EXERCISE MATERIAL:
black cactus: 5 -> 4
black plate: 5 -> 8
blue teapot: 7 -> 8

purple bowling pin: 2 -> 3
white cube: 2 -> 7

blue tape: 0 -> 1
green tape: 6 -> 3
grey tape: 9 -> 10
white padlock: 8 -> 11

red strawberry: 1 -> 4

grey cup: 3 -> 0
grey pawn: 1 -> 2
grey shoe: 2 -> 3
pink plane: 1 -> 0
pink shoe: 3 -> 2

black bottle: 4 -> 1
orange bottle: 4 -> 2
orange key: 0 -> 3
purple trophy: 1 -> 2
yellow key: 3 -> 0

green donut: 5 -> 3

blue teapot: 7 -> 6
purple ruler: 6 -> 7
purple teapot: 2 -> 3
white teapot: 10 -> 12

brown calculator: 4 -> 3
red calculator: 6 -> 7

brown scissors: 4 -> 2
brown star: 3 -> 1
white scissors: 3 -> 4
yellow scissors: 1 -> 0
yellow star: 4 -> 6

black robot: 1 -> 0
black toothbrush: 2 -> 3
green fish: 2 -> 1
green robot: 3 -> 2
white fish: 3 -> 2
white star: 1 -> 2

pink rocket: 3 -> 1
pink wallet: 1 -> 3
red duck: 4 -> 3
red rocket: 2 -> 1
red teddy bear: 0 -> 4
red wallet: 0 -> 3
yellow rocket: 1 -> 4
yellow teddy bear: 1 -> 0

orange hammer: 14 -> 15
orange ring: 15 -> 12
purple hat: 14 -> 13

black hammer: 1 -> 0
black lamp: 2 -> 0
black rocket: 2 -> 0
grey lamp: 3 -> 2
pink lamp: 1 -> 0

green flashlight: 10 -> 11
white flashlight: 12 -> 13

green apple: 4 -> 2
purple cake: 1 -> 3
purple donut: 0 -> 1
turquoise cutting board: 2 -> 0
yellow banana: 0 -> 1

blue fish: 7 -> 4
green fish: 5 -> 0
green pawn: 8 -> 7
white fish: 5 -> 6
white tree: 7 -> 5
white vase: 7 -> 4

REQUIREMENT: I need each line from the listing where the word "star" occurs.

EXERCISE RESULT:
brown star: 3 -> 1
yellow star: 4 -> 6
white star: 1 -> 2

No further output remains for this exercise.